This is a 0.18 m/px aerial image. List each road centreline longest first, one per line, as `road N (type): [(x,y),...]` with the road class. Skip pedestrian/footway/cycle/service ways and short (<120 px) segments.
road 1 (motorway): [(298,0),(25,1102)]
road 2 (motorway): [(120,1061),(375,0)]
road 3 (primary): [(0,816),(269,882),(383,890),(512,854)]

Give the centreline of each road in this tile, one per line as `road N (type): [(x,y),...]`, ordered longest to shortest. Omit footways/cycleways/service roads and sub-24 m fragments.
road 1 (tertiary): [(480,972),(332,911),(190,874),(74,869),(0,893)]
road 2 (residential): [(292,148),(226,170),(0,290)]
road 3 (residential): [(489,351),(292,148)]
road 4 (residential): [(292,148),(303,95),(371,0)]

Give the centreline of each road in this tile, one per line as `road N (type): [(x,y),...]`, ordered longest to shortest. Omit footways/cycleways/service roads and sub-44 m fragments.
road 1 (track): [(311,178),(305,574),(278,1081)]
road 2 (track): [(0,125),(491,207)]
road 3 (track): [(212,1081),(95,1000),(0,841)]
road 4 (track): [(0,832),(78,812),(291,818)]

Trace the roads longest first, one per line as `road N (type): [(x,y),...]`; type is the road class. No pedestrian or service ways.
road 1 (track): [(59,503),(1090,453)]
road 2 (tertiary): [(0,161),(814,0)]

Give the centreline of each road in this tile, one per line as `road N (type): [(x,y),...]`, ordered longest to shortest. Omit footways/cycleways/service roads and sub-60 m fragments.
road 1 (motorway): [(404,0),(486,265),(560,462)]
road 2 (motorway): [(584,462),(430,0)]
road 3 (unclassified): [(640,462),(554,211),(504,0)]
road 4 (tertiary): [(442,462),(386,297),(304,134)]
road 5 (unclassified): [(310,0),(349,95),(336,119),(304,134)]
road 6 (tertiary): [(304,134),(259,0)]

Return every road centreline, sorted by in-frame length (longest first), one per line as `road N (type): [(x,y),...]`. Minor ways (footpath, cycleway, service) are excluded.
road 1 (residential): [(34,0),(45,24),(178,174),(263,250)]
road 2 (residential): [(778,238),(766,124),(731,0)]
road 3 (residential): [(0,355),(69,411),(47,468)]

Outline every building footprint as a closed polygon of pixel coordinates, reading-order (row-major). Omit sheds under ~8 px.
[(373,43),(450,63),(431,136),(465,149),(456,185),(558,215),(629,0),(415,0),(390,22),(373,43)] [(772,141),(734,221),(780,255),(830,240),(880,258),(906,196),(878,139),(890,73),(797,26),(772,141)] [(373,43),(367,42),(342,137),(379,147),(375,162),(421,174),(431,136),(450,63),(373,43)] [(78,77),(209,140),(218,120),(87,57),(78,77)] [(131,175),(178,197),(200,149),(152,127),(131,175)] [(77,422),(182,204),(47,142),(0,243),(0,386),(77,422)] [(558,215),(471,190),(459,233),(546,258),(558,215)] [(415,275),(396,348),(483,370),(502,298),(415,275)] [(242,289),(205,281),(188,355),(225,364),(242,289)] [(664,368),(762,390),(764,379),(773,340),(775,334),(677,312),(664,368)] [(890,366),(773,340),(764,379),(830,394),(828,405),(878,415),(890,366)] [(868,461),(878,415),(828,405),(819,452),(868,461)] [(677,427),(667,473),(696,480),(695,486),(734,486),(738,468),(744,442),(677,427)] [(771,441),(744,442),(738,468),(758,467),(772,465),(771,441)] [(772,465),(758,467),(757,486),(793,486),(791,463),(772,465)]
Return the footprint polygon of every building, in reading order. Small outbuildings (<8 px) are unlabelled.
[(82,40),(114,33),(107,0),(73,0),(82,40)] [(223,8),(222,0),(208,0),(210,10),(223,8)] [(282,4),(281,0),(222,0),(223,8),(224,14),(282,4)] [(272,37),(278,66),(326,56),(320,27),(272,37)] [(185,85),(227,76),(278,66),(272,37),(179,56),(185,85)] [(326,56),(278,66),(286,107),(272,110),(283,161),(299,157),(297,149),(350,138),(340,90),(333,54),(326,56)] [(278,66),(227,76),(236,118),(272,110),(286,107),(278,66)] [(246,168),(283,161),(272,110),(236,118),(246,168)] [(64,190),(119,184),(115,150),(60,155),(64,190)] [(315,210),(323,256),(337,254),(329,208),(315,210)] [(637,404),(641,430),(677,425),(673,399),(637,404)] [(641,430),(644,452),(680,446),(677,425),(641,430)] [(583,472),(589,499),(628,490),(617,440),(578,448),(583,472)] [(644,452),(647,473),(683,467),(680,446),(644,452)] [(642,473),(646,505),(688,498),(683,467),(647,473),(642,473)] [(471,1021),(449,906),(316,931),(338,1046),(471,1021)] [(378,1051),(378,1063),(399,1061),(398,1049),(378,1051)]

____________________

▶ [WHAT IS BEING ASKED] An exact copy of all the records is what is needed here.

▶ [SOLUTION BELOW]
This is a 0.18 m/px aerial image. List each road centreline longest first, one per line, as `road N (type): [(x,y),...]` with the road class. Skip pedestrian/footway/cycle/service ways and short (<120 px) segments.
road 1 (motorway): [(298,0),(25,1102)]
road 2 (motorway): [(120,1061),(375,0)]
road 3 (primary): [(0,816),(269,882),(383,890),(512,854)]

Give the centreline of each road in this tile, one per line as `road N (type): [(x,y),...]`, ordered longest to shortest. Omit footways/cycleways/service roads and sub-24 m fragments.
road 1 (tertiary): [(480,972),(332,911),(190,874),(74,869),(0,893)]
road 2 (residential): [(292,148),(226,170),(0,290)]
road 3 (residential): [(489,351),(292,148)]
road 4 (residential): [(292,148),(303,95),(371,0)]

Give the centreline of each road in this tile, one per line as `road N (type): [(x,y),...]`, ordered longest to shortest. Omit footways/cycleways/service roads and sub-44 m fragments.
road 1 (track): [(311,178),(305,574),(278,1081)]
road 2 (track): [(0,125),(491,207)]
road 3 (track): [(212,1081),(95,1000),(0,841)]
road 4 (track): [(0,832),(78,812),(291,818)]

Trace the roads longest first, one per line as `road N (type): [(x,y),...]`; type is the road class. No pedestrian or service ways.
road 1 (track): [(59,503),(1090,453)]
road 2 (tertiary): [(0,161),(814,0)]

Give the centreline of each road in this tile, one per line as `road N (type): [(x,y),...]`, ordered longest to shortest. Omit footways/cycleways/service roads and sub-60 m fragments.
road 1 (motorway): [(404,0),(486,265),(560,462)]
road 2 (motorway): [(584,462),(430,0)]
road 3 (unclassified): [(640,462),(554,211),(504,0)]
road 4 (tertiary): [(442,462),(386,297),(304,134)]
road 5 (unclassified): [(310,0),(349,95),(336,119),(304,134)]
road 6 (tertiary): [(304,134),(259,0)]

Return every road centreline, sorted by in-frame length (longest first), one per line as `road N (type): [(x,y),...]`. Minor ways (footpath, cycleway, service) are excluded.
road 1 (residential): [(34,0),(45,24),(178,174),(263,250)]
road 2 (residential): [(778,238),(766,124),(731,0)]
road 3 (residential): [(0,355),(69,411),(47,468)]

Outline every building footprint as a closed polygon of pixel coordinates, reading-order (row-major). Omit sheds under ~8 px.
[(373,43),(450,63),(431,136),(465,149),(456,185),(558,215),(629,0),(415,0),(390,22),(373,43)] [(772,141),(734,221),(780,255),(830,240),(880,258),(906,196),(878,139),(890,73),(797,26),(772,141)] [(373,43),(367,42),(342,137),(379,147),(375,162),(421,174),(431,136),(450,63),(373,43)] [(78,77),(209,140),(218,120),(87,57),(78,77)] [(131,175),(178,197),(200,149),(152,127),(131,175)] [(77,422),(182,204),(47,142),(0,243),(0,386),(77,422)] [(558,215),(471,190),(459,233),(546,258),(558,215)] [(415,275),(396,348),(483,370),(502,298),(415,275)] [(242,289),(205,281),(188,355),(225,364),(242,289)] [(664,368),(762,390),(764,379),(773,340),(775,334),(677,312),(664,368)] [(890,366),(773,340),(764,379),(830,394),(828,405),(878,415),(890,366)] [(868,461),(878,415),(828,405),(819,452),(868,461)] [(677,427),(667,473),(696,480),(695,486),(734,486),(738,468),(744,442),(677,427)] [(771,441),(744,442),(738,468),(758,467),(772,465),(771,441)] [(772,465),(758,467),(757,486),(793,486),(791,463),(772,465)]
Return the footprint polygon of every building, in reading order. Small outbuildings (<8 px) are unlabelled.
[(82,40),(114,33),(107,0),(73,0),(82,40)] [(223,8),(222,0),(208,0),(210,10),(223,8)] [(282,4),(281,0),(222,0),(223,8),(224,14),(282,4)] [(272,37),(278,66),(326,56),(320,27),(272,37)] [(185,85),(227,76),(278,66),(272,37),(179,56),(185,85)] [(326,56),(278,66),(286,107),(272,110),(283,161),(299,157),(297,149),(350,138),(340,90),(333,54),(326,56)] [(278,66),(227,76),(236,118),(272,110),(286,107),(278,66)] [(246,168),(283,161),(272,110),(236,118),(246,168)] [(64,190),(119,184),(115,150),(60,155),(64,190)] [(315,210),(323,256),(337,254),(329,208),(315,210)] [(637,404),(641,430),(677,425),(673,399),(637,404)] [(641,430),(644,452),(680,446),(677,425),(641,430)] [(583,472),(589,499),(628,490),(617,440),(578,448),(583,472)] [(644,452),(647,473),(683,467),(680,446),(644,452)] [(642,473),(646,505),(688,498),(683,467),(647,473),(642,473)] [(471,1021),(449,906),(316,931),(338,1046),(471,1021)] [(378,1051),(378,1063),(399,1061),(398,1049),(378,1051)]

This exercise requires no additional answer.